• **What you are asked to do**
What you return must be the data below, word for word, without any images.

• **Data excerpt**
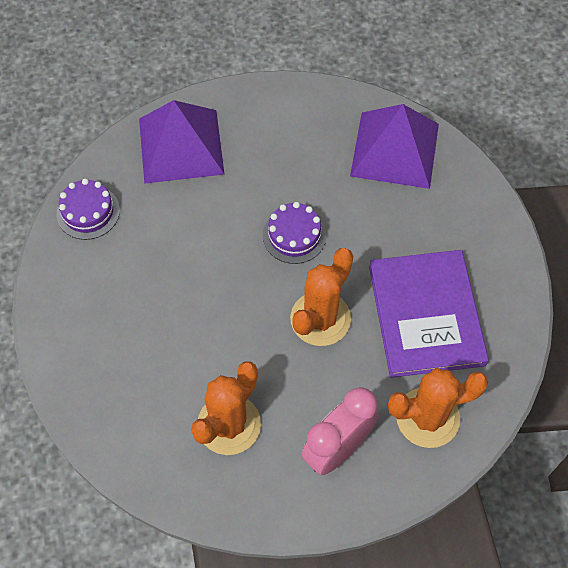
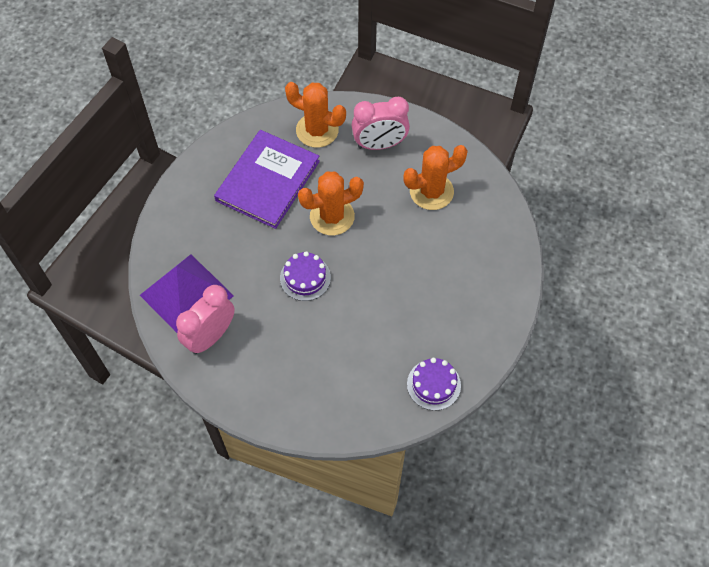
camera: 145 degrees left, 0 degrees up
(180, 146) = (332, 396): purple pyramid -> none
(337, 129) = (210, 336): none -> pink clock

• **Output of the exercise**
camera: 145 degrees left, 0 degrees up
(180, 146) = (332, 396): purple pyramid -> none
(337, 129) = (210, 336): none -> pink clock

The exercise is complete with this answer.